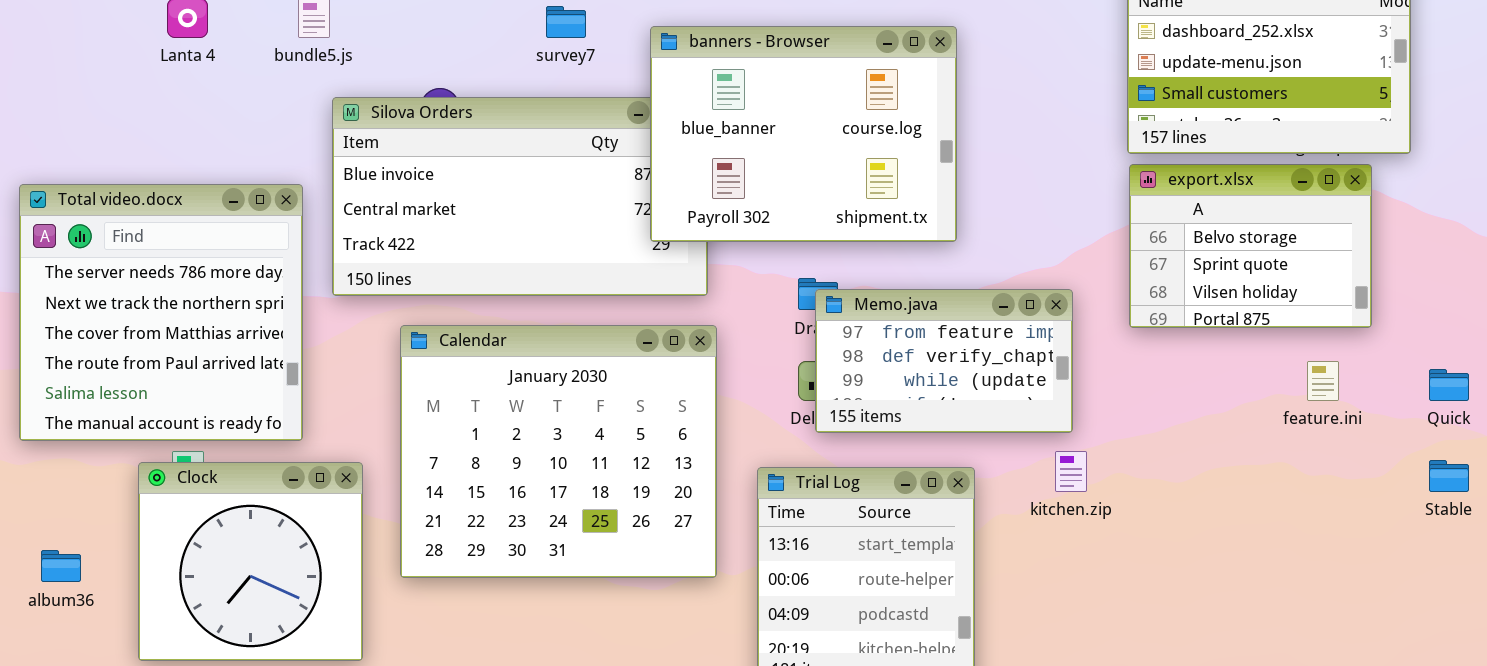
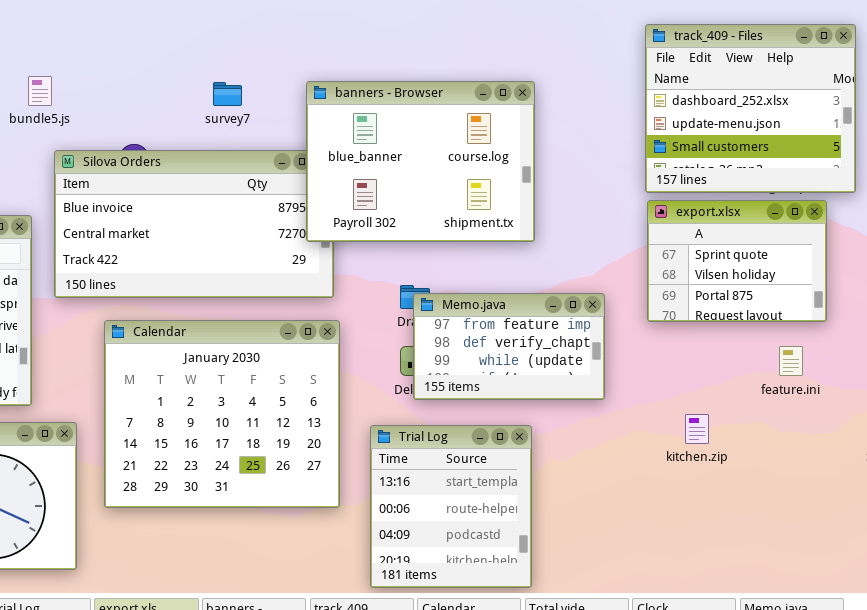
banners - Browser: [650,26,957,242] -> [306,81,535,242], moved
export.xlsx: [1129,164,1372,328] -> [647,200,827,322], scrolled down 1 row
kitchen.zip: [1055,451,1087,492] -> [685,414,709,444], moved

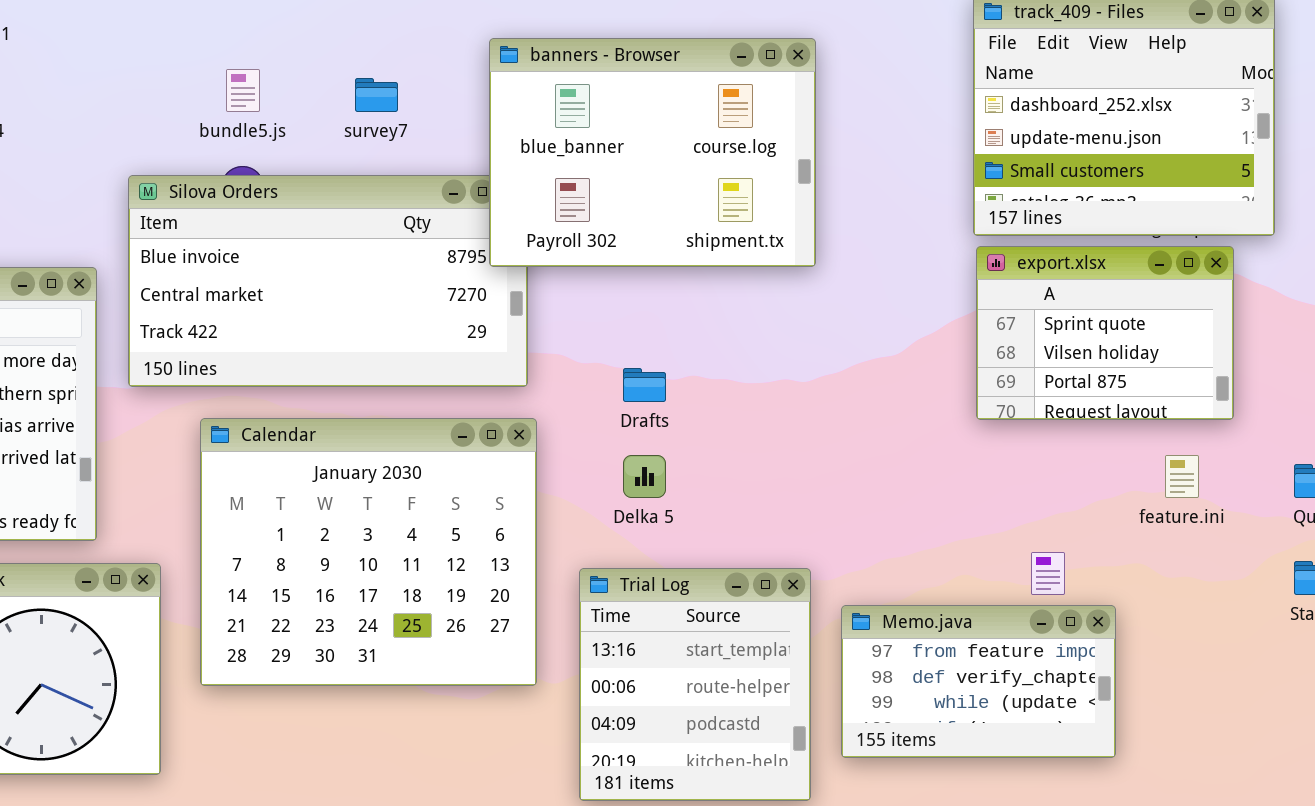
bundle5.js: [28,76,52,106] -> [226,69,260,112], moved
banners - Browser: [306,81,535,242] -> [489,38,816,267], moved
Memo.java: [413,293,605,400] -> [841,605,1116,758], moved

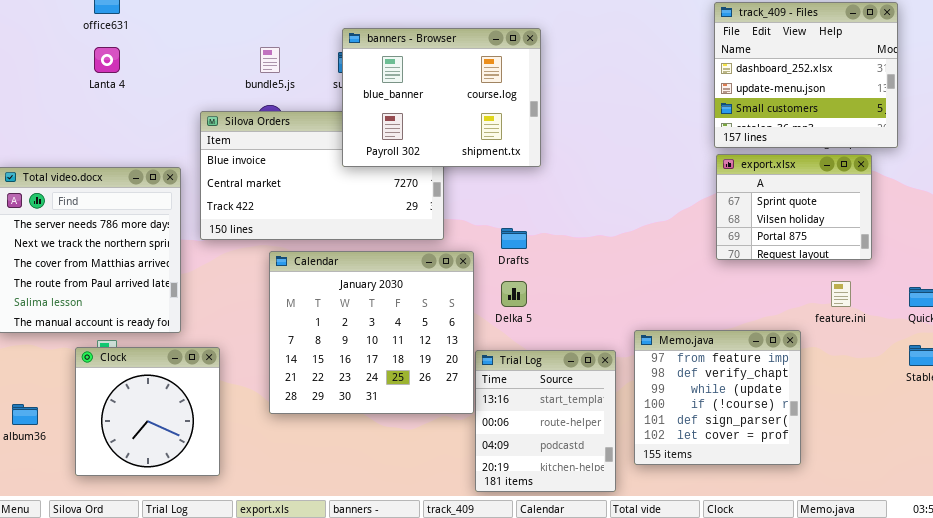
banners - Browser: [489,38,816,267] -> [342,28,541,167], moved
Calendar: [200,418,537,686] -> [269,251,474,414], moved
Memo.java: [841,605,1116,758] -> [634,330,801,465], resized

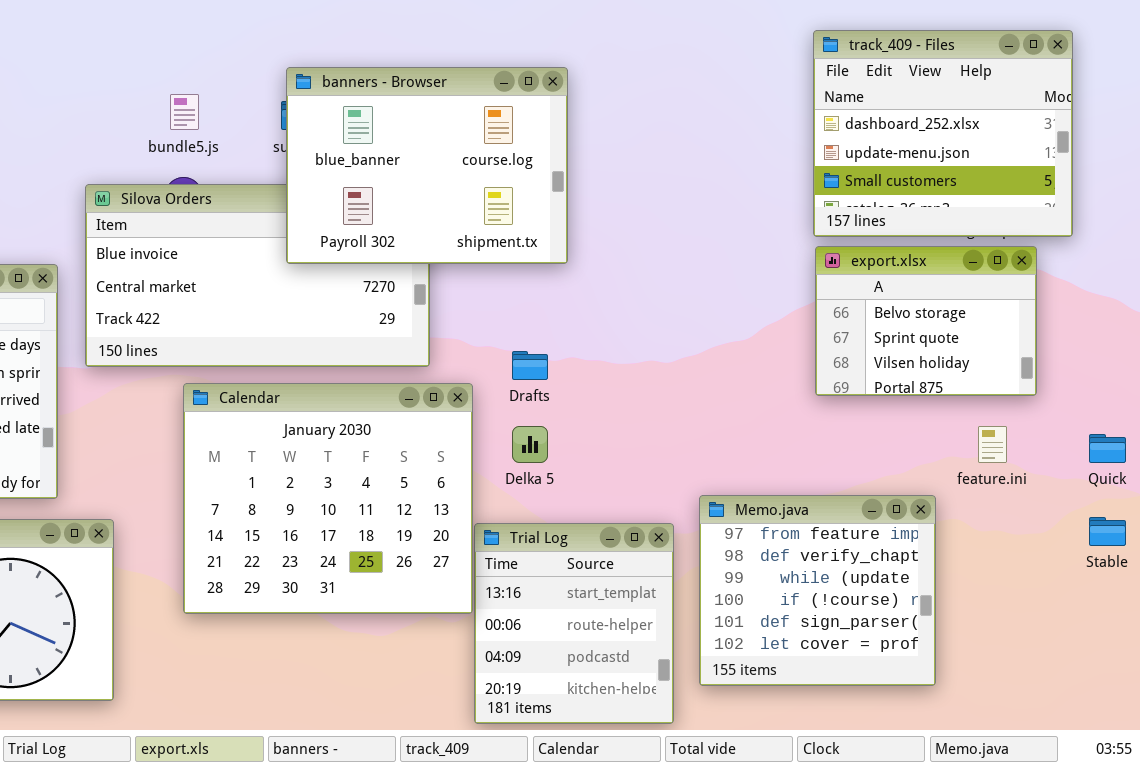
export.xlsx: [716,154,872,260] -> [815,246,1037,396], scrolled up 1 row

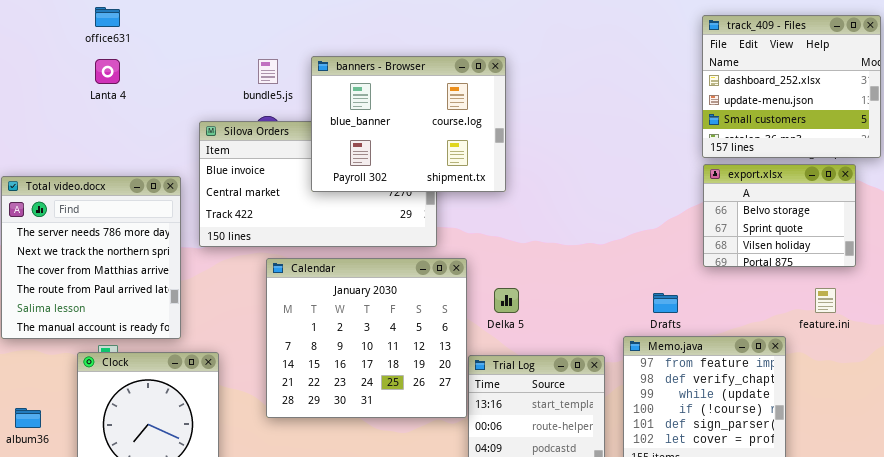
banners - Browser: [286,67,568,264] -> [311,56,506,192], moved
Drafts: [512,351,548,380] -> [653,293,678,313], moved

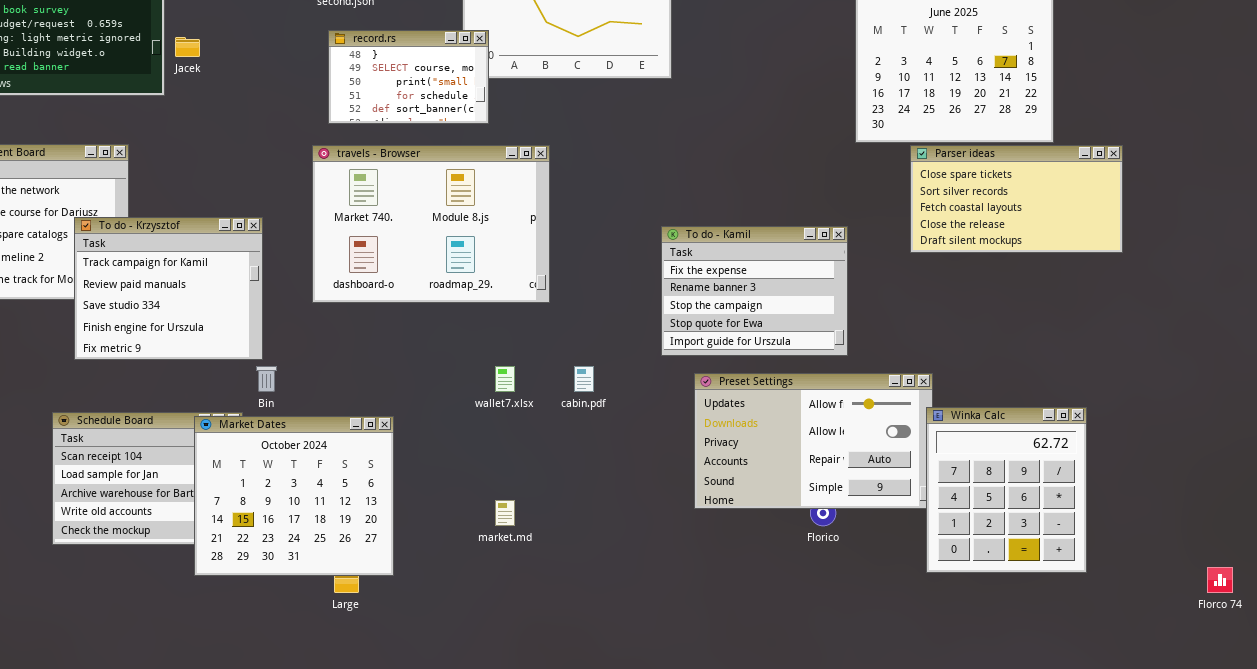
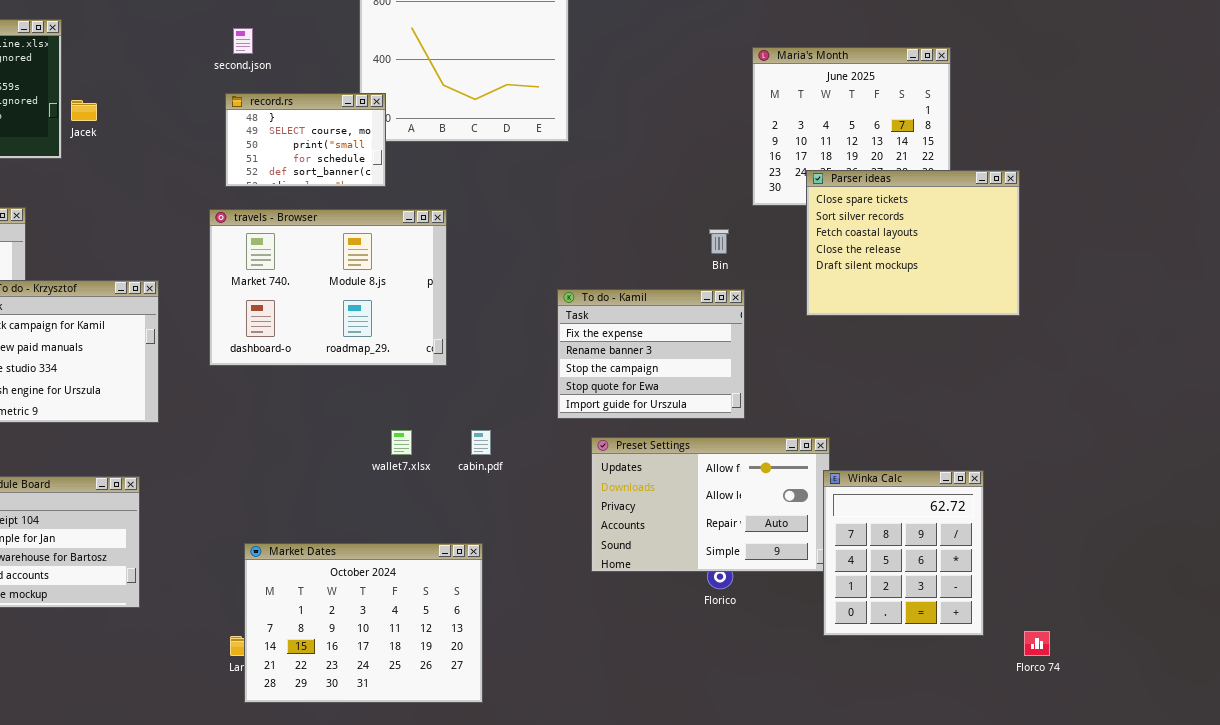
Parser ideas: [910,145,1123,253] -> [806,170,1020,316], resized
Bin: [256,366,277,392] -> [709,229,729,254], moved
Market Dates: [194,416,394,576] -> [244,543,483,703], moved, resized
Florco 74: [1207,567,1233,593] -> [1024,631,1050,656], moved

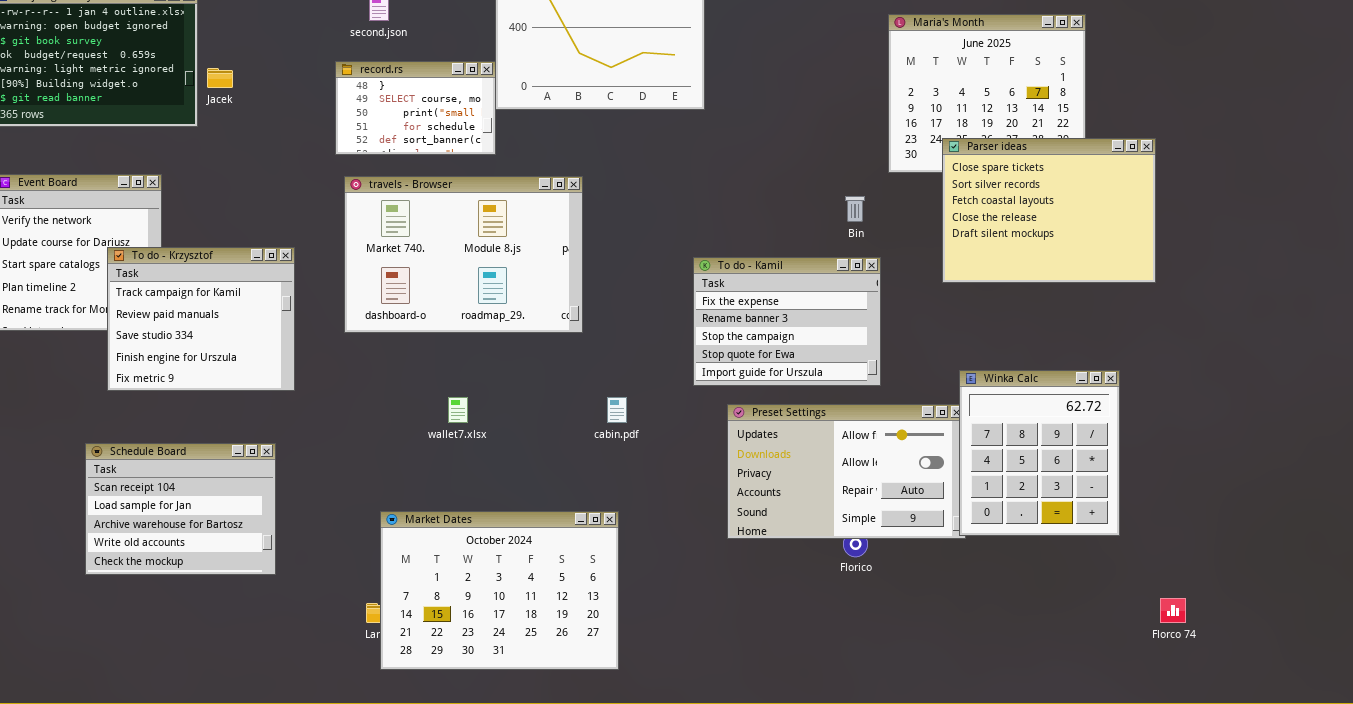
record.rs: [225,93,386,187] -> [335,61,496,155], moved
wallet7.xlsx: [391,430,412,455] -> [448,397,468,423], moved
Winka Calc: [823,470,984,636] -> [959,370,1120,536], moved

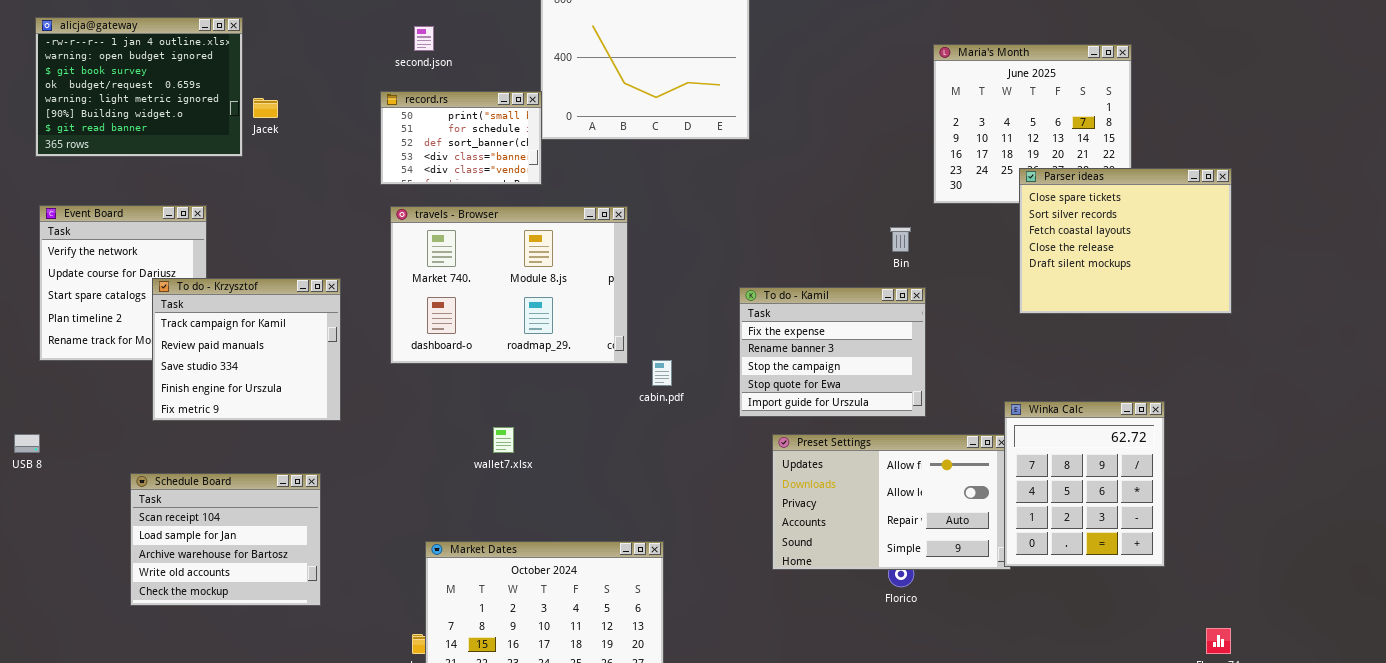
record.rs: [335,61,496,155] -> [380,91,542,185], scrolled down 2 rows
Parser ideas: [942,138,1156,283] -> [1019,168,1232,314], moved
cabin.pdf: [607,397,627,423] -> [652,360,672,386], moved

Exercise objective: The result should be the material above, unchanged and free of pictures; please print it.

Task result:
banners - Browser: [650,26,957,242] -> [306,81,535,242], moved
export.xlsx: [1129,164,1372,328] -> [647,200,827,322], scrolled down 1 row
kitchen.zip: [1055,451,1087,492] -> [685,414,709,444], moved

bundle5.js: [28,76,52,106] -> [226,69,260,112], moved
banners - Browser: [306,81,535,242] -> [489,38,816,267], moved
Memo.java: [413,293,605,400] -> [841,605,1116,758], moved

banners - Browser: [489,38,816,267] -> [342,28,541,167], moved
Calendar: [200,418,537,686] -> [269,251,474,414], moved
Memo.java: [841,605,1116,758] -> [634,330,801,465], resized

export.xlsx: [716,154,872,260] -> [815,246,1037,396], scrolled up 1 row

banners - Browser: [286,67,568,264] -> [311,56,506,192], moved
Drafts: [512,351,548,380] -> [653,293,678,313], moved

Parser ideas: [910,145,1123,253] -> [806,170,1020,316], resized
Bin: [256,366,277,392] -> [709,229,729,254], moved
Market Dates: [194,416,394,576] -> [244,543,483,703], moved, resized
Florco 74: [1207,567,1233,593] -> [1024,631,1050,656], moved

record.rs: [225,93,386,187] -> [335,61,496,155], moved
wallet7.xlsx: [391,430,412,455] -> [448,397,468,423], moved
Winka Calc: [823,470,984,636] -> [959,370,1120,536], moved

record.rs: [335,61,496,155] -> [380,91,542,185], scrolled down 2 rows
Parser ideas: [942,138,1156,283] -> [1019,168,1232,314], moved
cabin.pdf: [607,397,627,423] -> [652,360,672,386], moved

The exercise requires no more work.